**SUPPLIED MATERIAL:**
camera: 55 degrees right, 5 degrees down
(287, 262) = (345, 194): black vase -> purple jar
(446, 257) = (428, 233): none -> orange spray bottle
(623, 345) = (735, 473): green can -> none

--

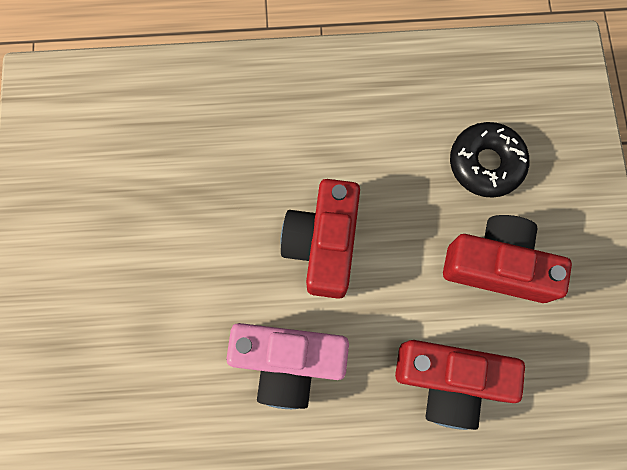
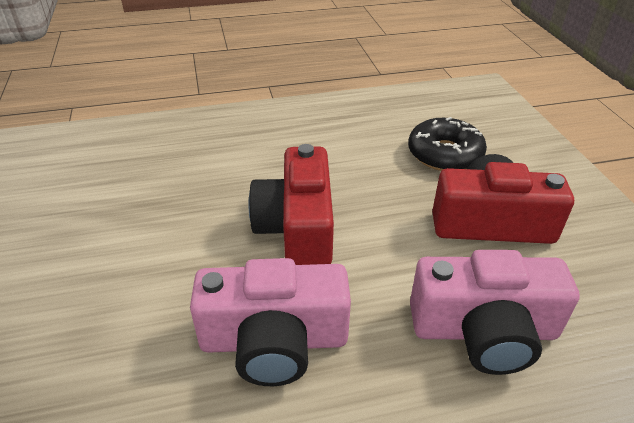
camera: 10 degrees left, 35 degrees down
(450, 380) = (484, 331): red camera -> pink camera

--

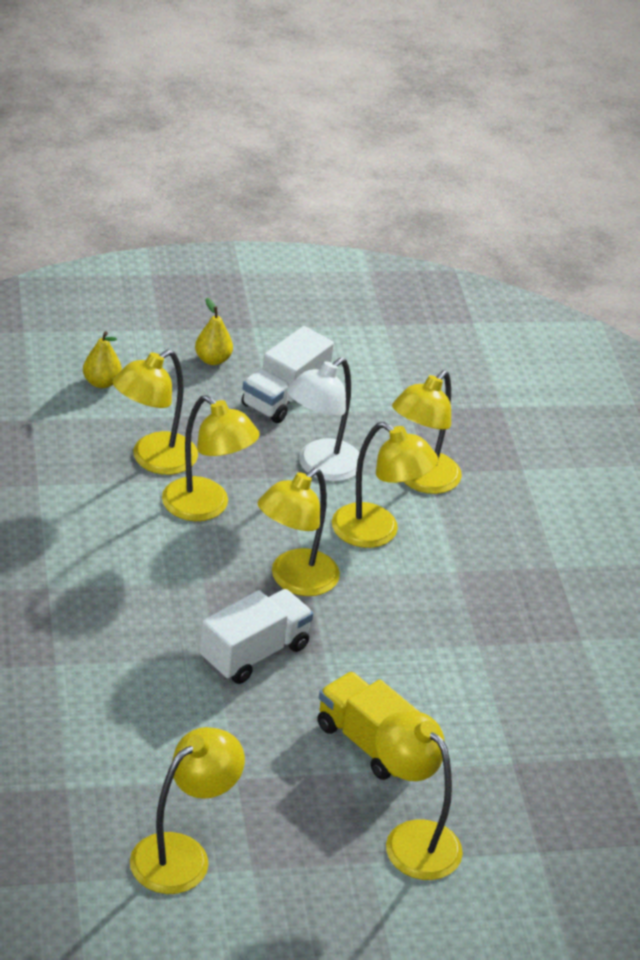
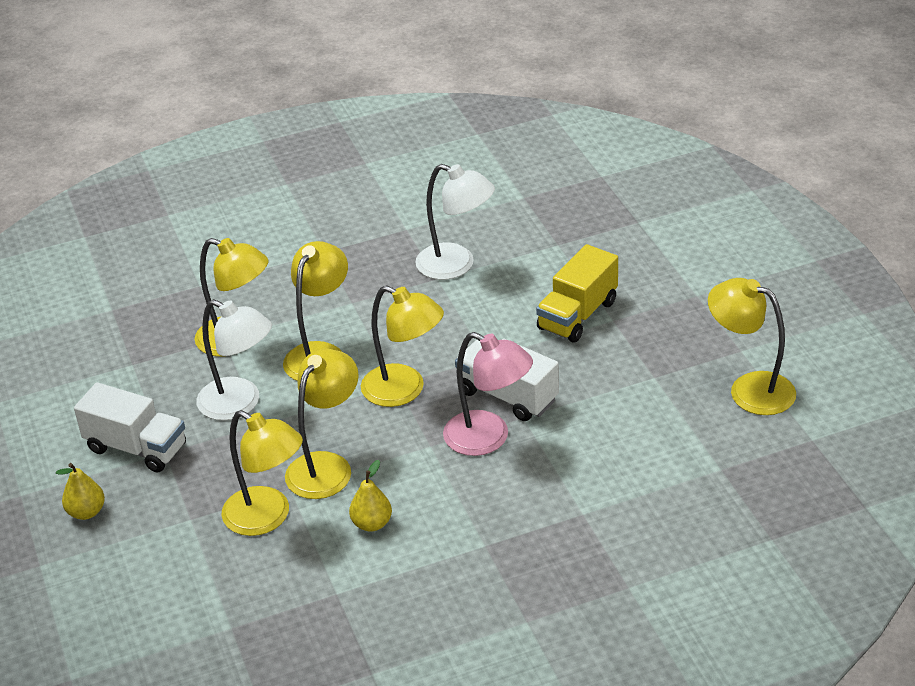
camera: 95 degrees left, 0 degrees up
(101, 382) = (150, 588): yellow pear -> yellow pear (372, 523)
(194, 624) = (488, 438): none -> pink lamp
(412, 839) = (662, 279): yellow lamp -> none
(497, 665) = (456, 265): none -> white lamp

**YOUR TASK:** Starting at the line above that contains "(412, 839) = (662, 279): yellow lamp -> none", repeat each line exactly up to and including the line that contains "(497, 665) = (456, 265): none -> white lamp", and stop there.

**ANSWER AREA:**
(412, 839) = (662, 279): yellow lamp -> none
(497, 665) = (456, 265): none -> white lamp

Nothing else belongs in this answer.